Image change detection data
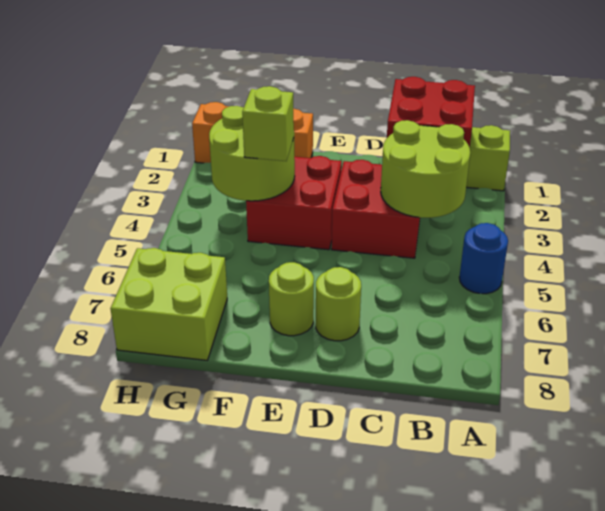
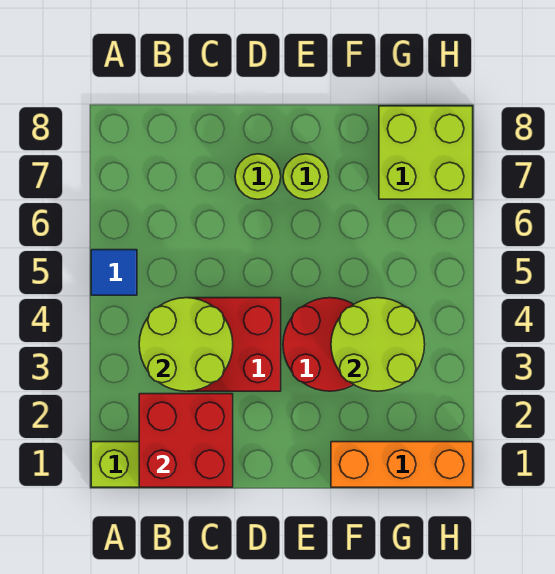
blue round brick A5 level 1 -> blue tile A5 level 1
red brick E3:F4 level 1 -> red round brick E3:F4 level 1
lime brick F4 level 3 -> none

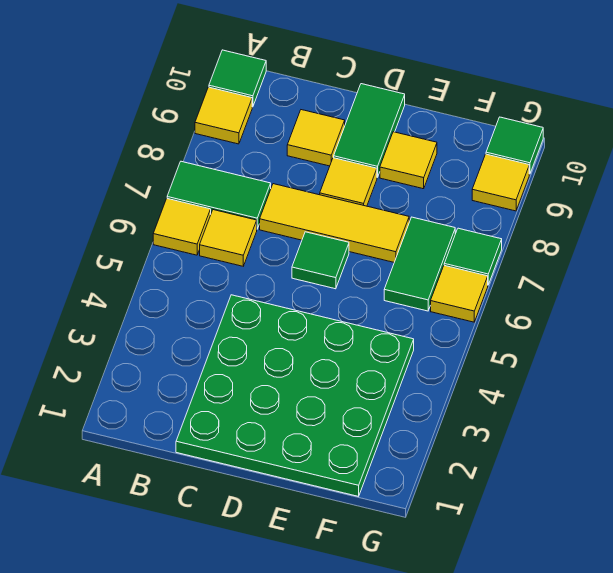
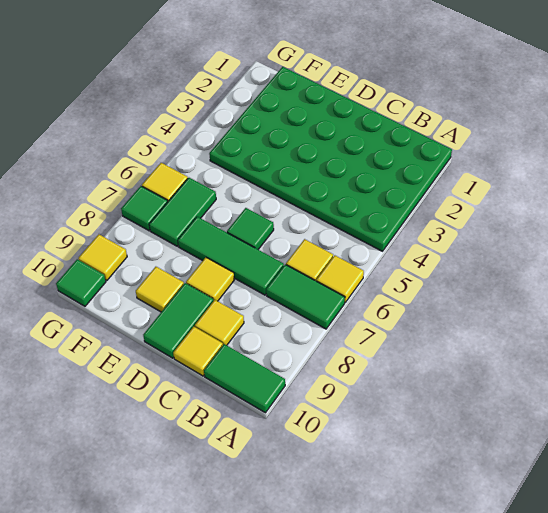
yellow tile A9 level 1 -> yellow tile C10 level 1
green tile A10 level 1 -> green tile A10:B10 level 1
green plate C1:F4 level 1 -> green plate A1:F4 level 1
yellow tile C7:E7 level 1 -> green tile C7:E7 level 1

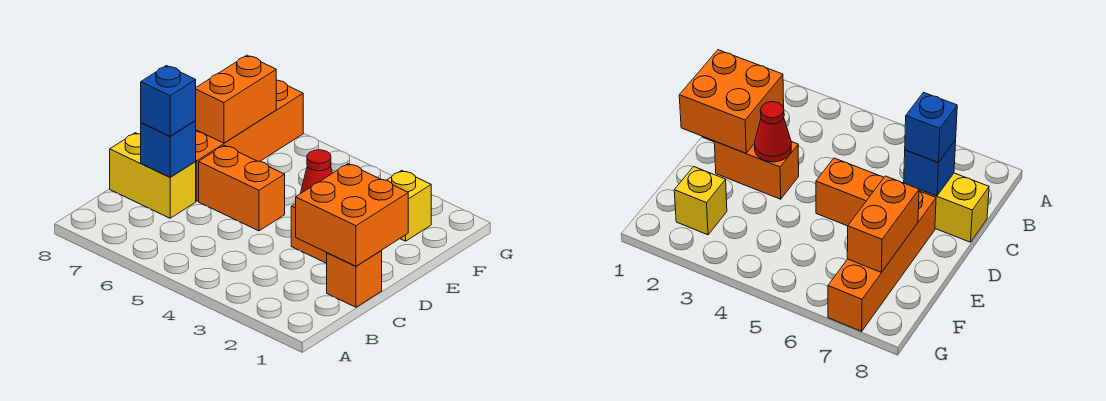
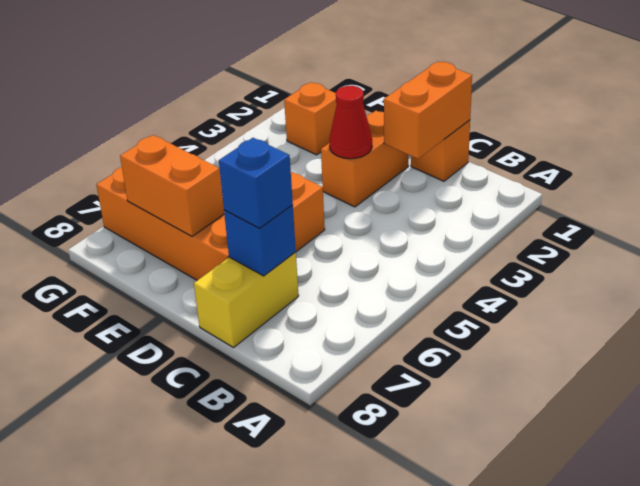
orange brick C1:D2 level 2 -> orange brick C1:C2 level 2
yellow brick F2 level 1 -> orange brick F2 level 1

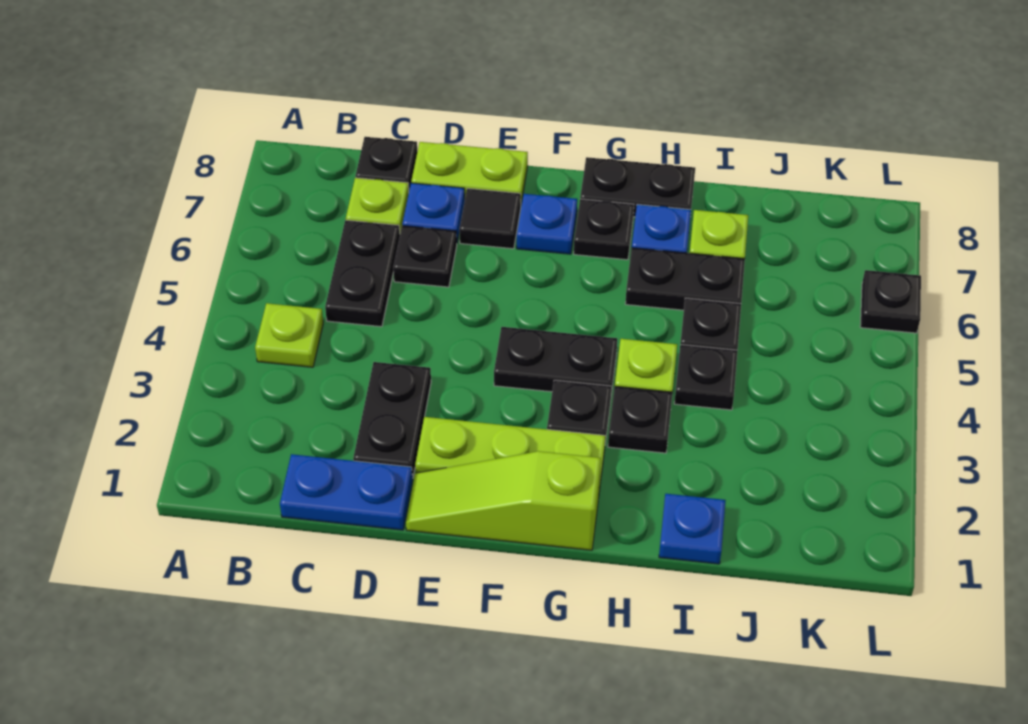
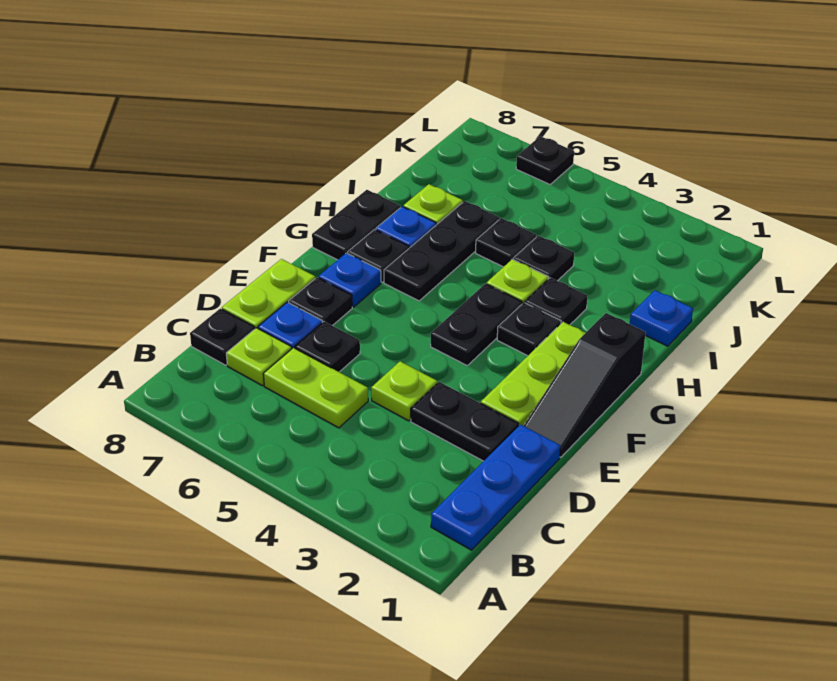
lime plate B4 level 1 -> lime plate D4 level 1
blue plate C1:D1 level 1 -> blue plate B1:D1 level 1
black plate C5:C6 level 1 -> lime plate C5:C6 level 1
lime slope E1:G1 level 1 top G -> black slope E1:G1 level 1 top G
black tile E7 level 1 -> black plate E7 level 1
black plate H6:I6 level 1 -> black plate G6:I6 level 1

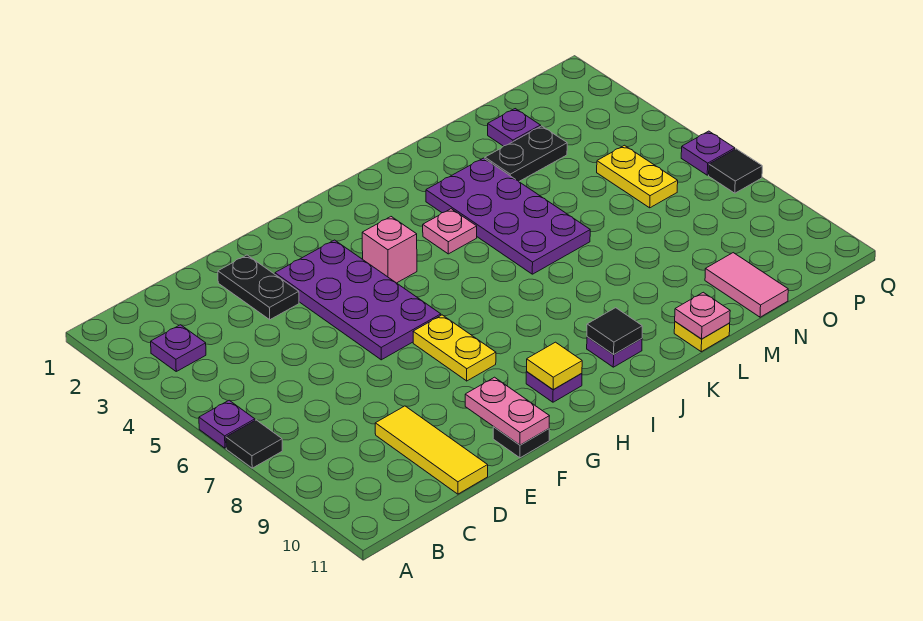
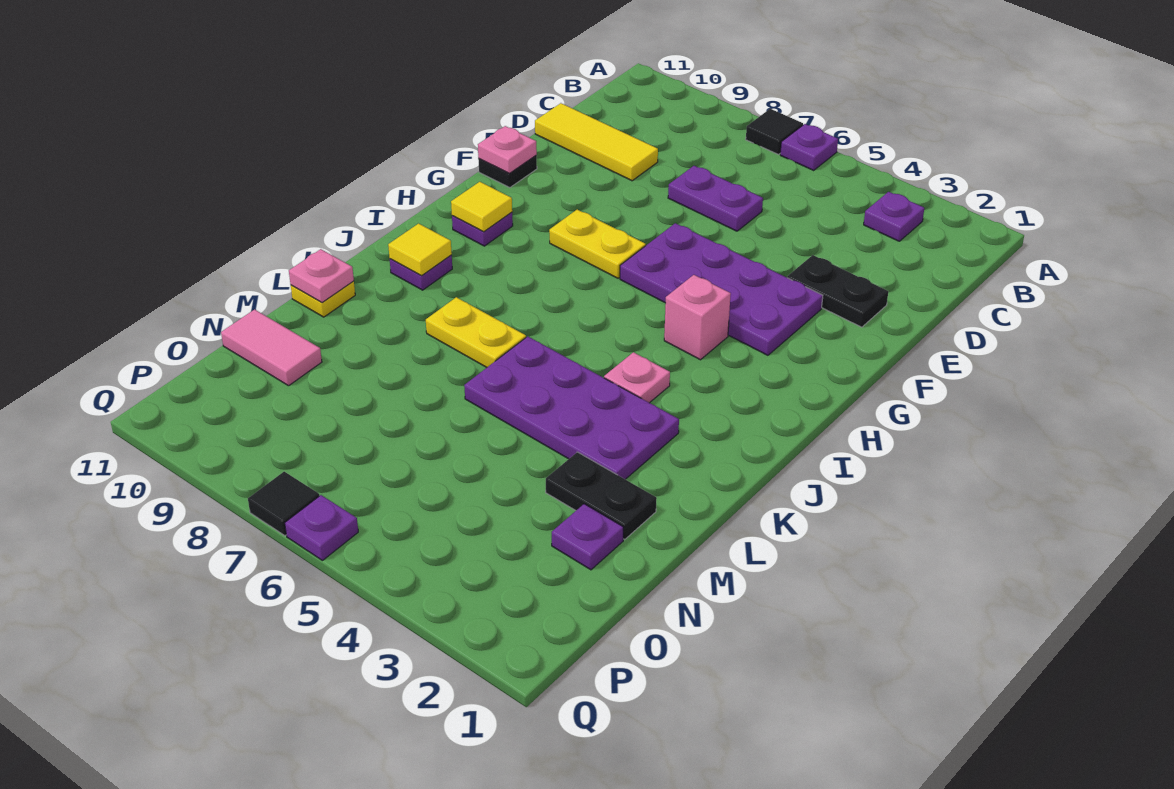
none -> purple plate D6:D7 level 1
pink plate F10:F11 level 2 -> pink plate F11 level 2
black tile J10 level 2 -> yellow tile J10 level 2
black plate M3:N3 level 1 -> black plate M2:M3 level 1
yellow plate O5:O6 level 1 -> yellow plate K7:K8 level 1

• [Exercise objective]:
Sift the data above for lines with "brick", then copy each one.

• [Expected answer]:
blue round brick A5 level 1 -> blue tile A5 level 1
red brick E3:F4 level 1 -> red round brick E3:F4 level 1
lime brick F4 level 3 -> none
orange brick C1:D2 level 2 -> orange brick C1:C2 level 2
yellow brick F2 level 1 -> orange brick F2 level 1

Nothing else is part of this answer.